Print each entry in full, word for word, with no pictures in the result.
---------- GIVEN RECORDS ----------
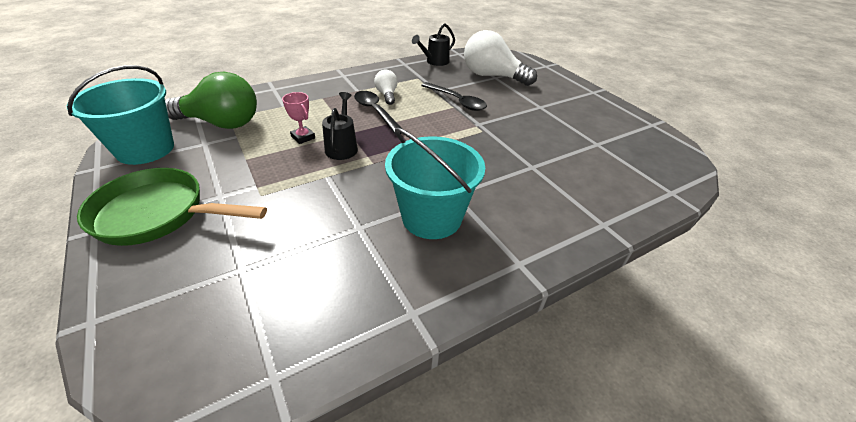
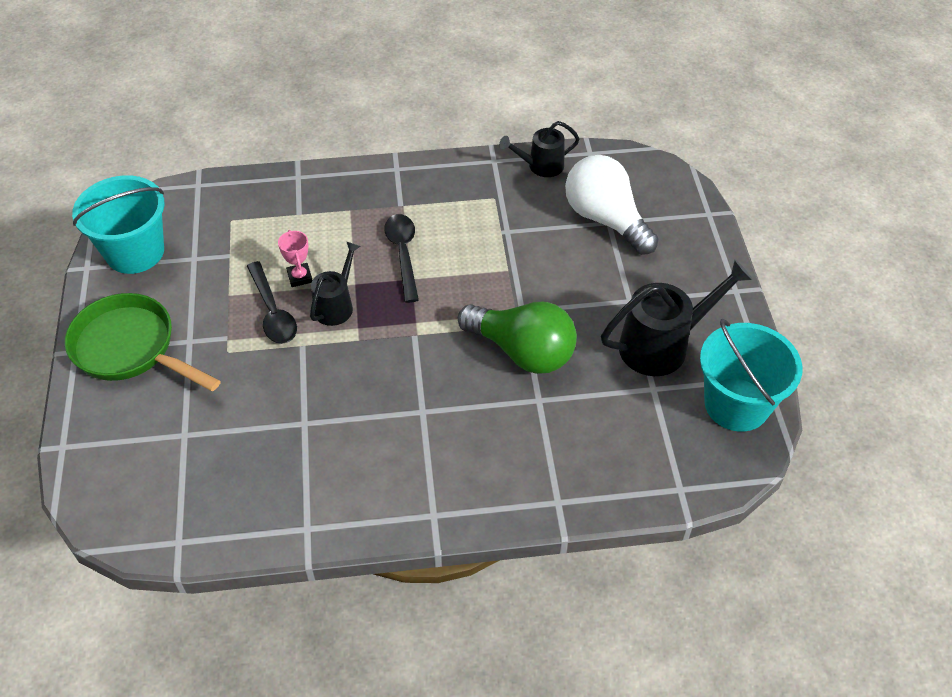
camera: 25 degrees right, 10 degrees up
green light bulb [165,71,257,129] -> green light bulb moved to [458,302,577,374]
white light bulb [374,70,398,105] -> none
turquoise bucket [385,128,485,239] -> turquoise bucket moved to [700,318,803,432]
black spoon [421,82,487,111] -> black spoon moved to [247,261,297,344]
none -> black watering can [601,259,753,376]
----------
## COMPLETED TASK
camera: 25 degrees right, 10 degrees up
green light bulb [165,71,257,129] -> green light bulb moved to [458,302,577,374]
white light bulb [374,70,398,105] -> none
turquoise bucket [385,128,485,239] -> turquoise bucket moved to [700,318,803,432]
black spoon [421,82,487,111] -> black spoon moved to [247,261,297,344]
none -> black watering can [601,259,753,376]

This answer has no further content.